_Problem statement:_ Every line in the data below that holds "none" should be found and copied.

_Data supplied:_
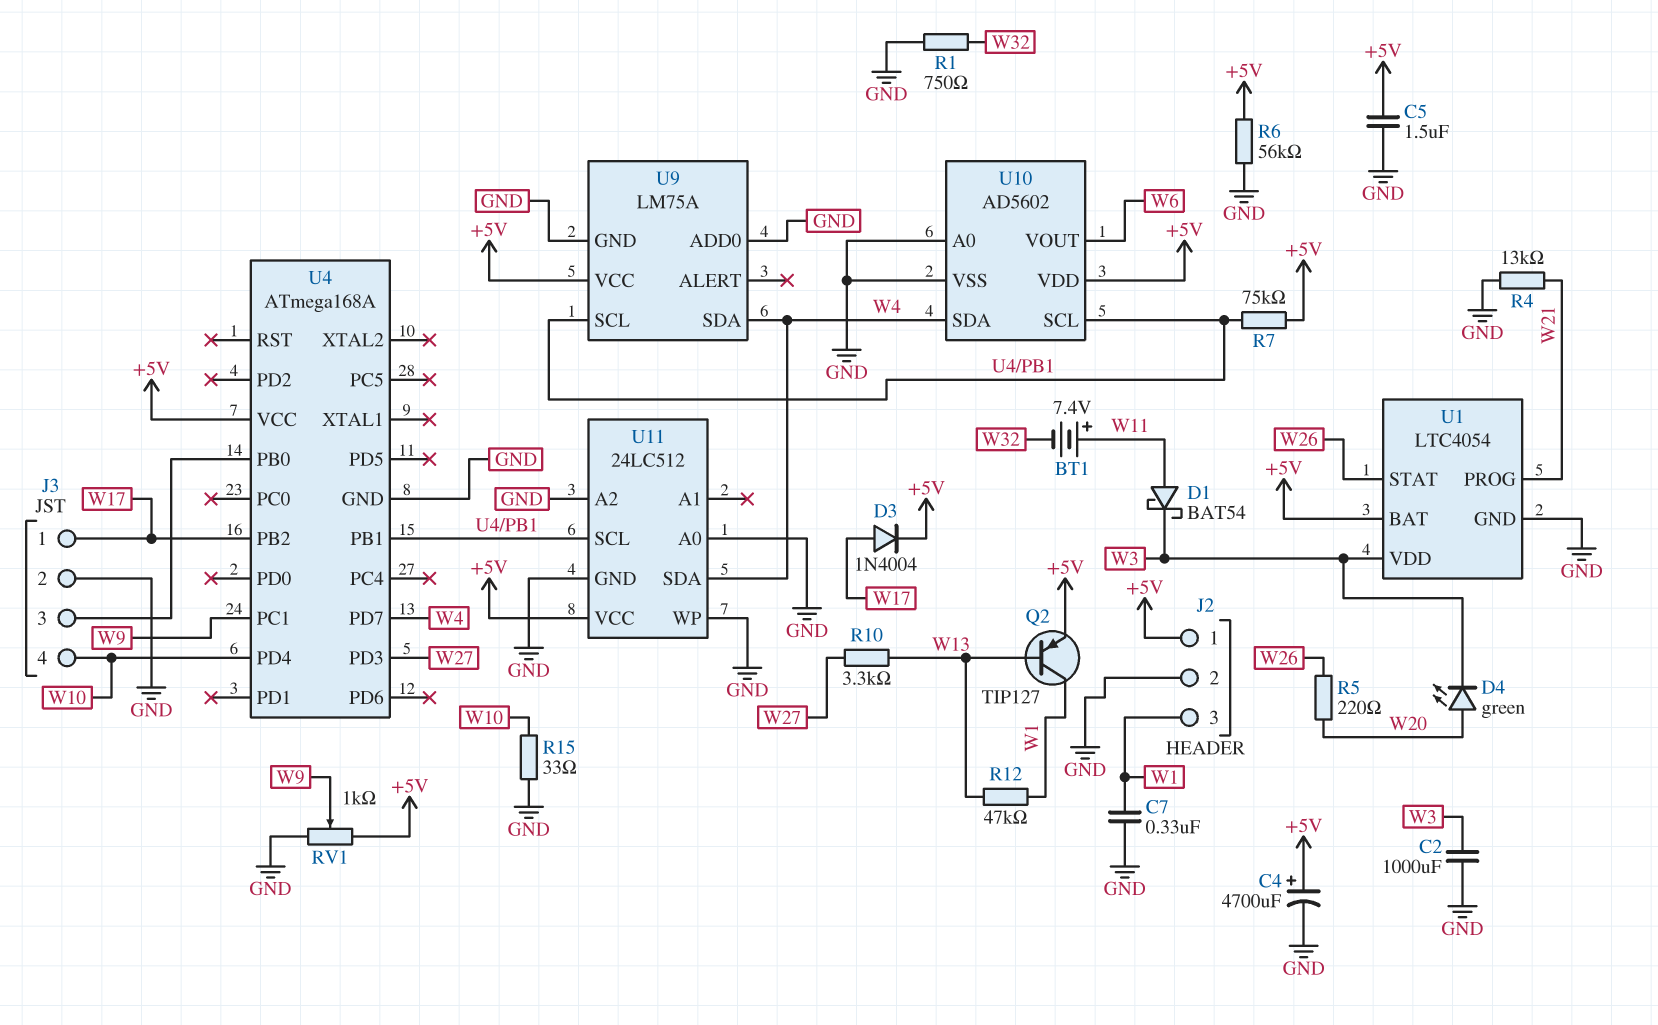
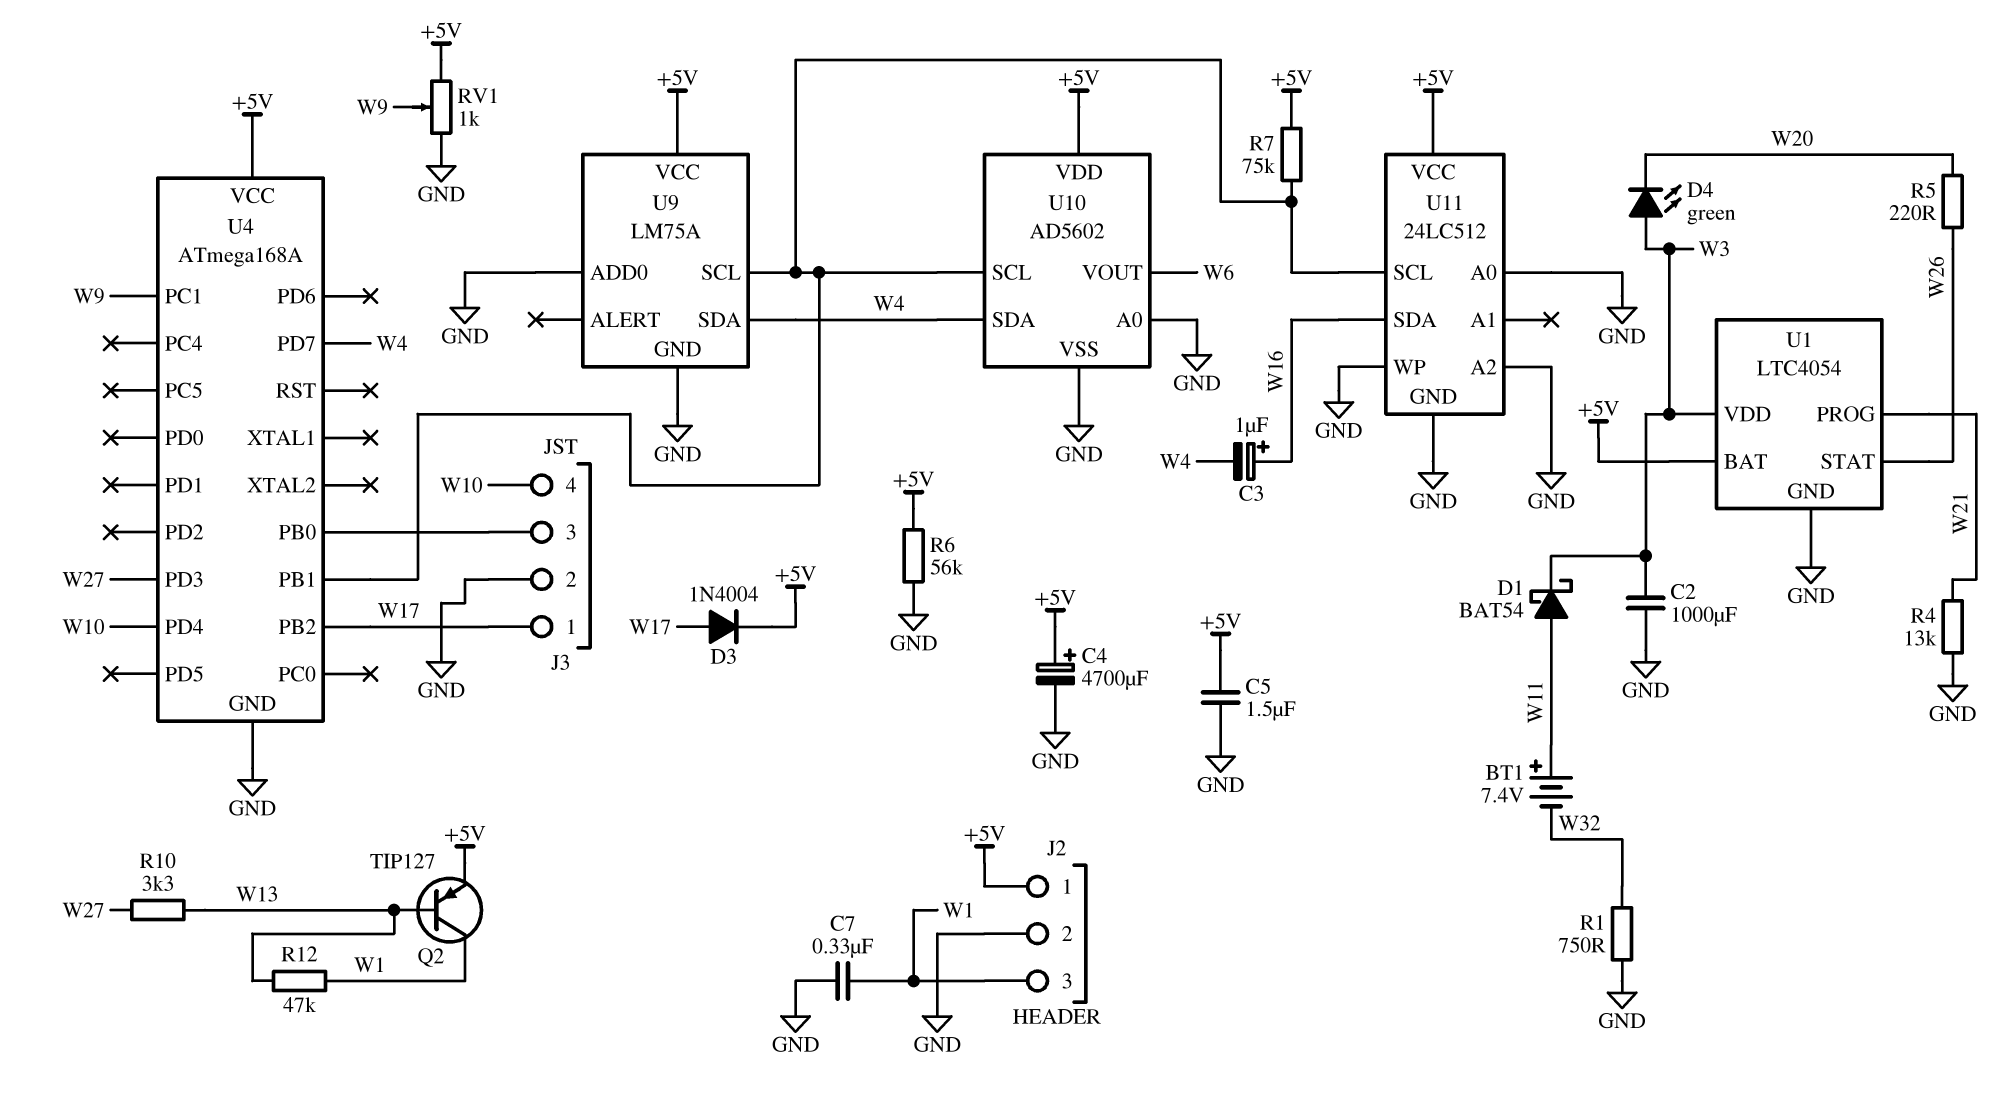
C3: none -> 1uF (plus W16, minus W4)
D4: LED green (A W20, K W3) -> LED green (A W3, K W20)
R15: 33 (GND, W10) -> none
U11 pin SDA: W4 -> W16

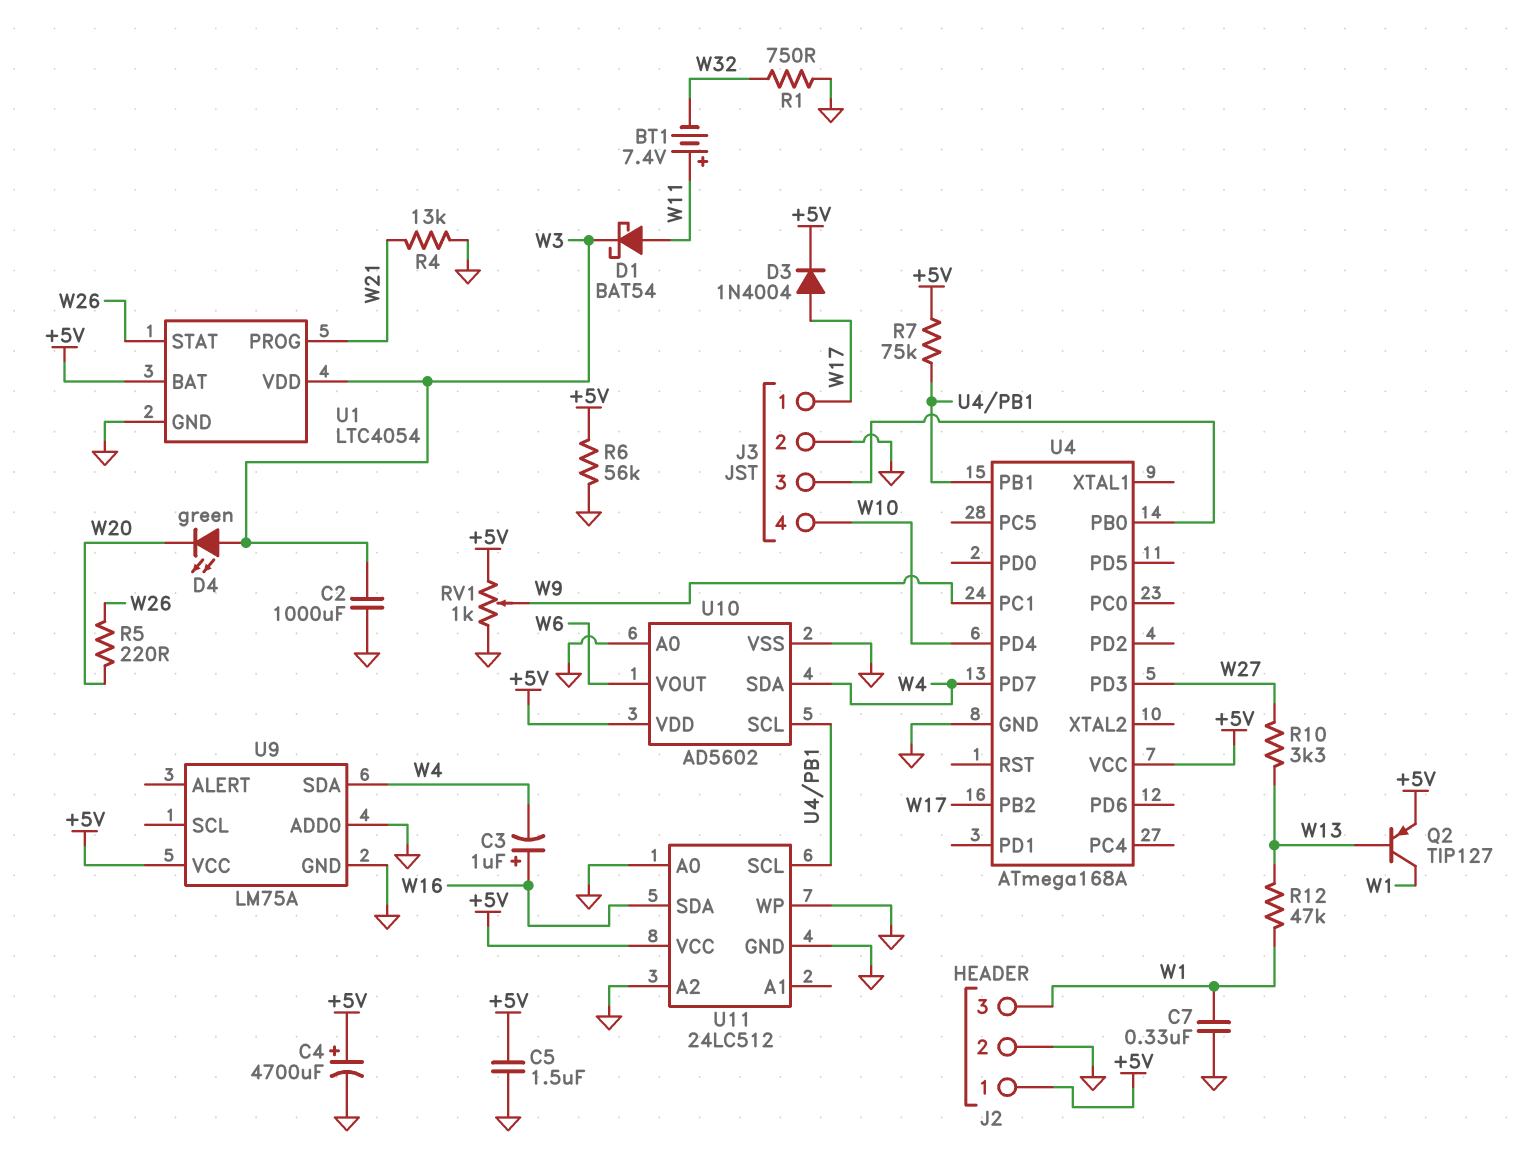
U9 pin SCL: U4/PB1 -> none

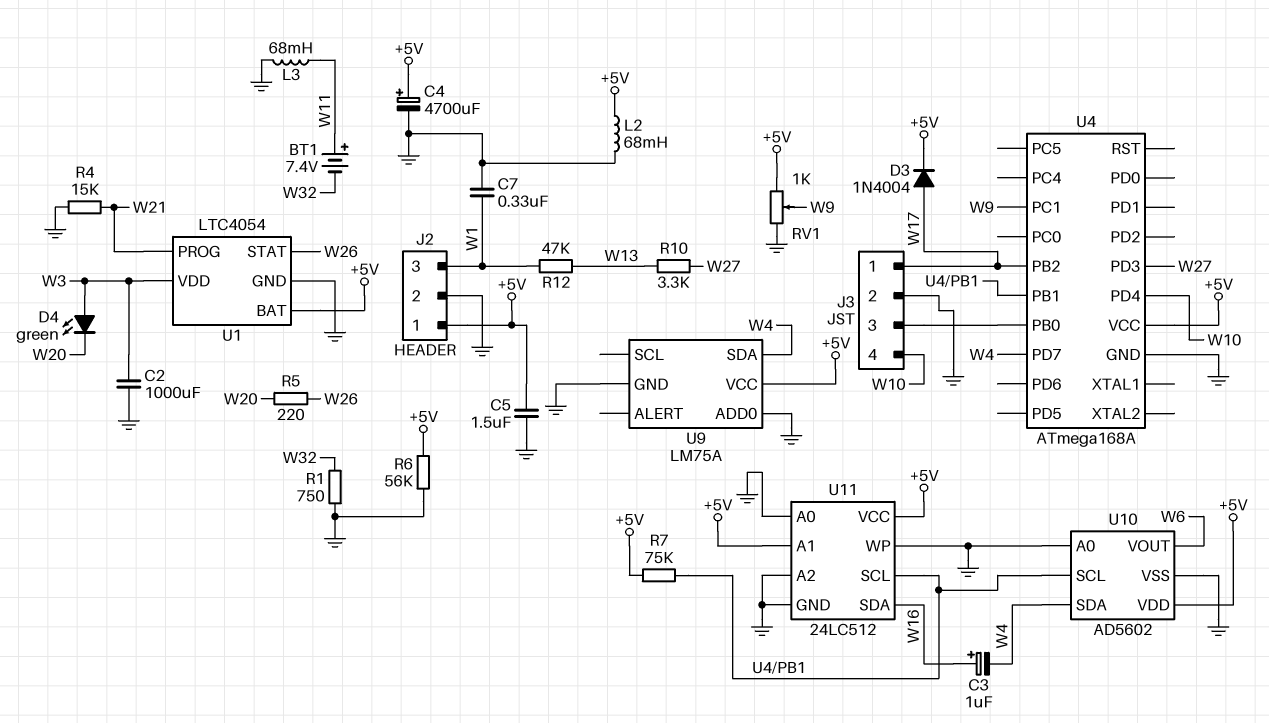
D1: schottky BAT54 (A W11, K W3) -> none
L2: none -> 68mH (+5V, GND)
L3: none -> 68mH (GND, W11)
Q2: PNP TIP127 (B W13, C W1, E +5V) -> none
R4: 13k (GND, W21) -> 15k (GND, W21)
U11 pin A1: none -> +5V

_Result of the task:_
C3: none -> 1uF (plus W16, minus W4)
R15: 33 (GND, W10) -> none
U9 pin SCL: U4/PB1 -> none
D1: schottky BAT54 (A W11, K W3) -> none
L2: none -> 68mH (+5V, GND)
L3: none -> 68mH (GND, W11)
Q2: PNP TIP127 (B W13, C W1, E +5V) -> none
U11 pin A1: none -> +5V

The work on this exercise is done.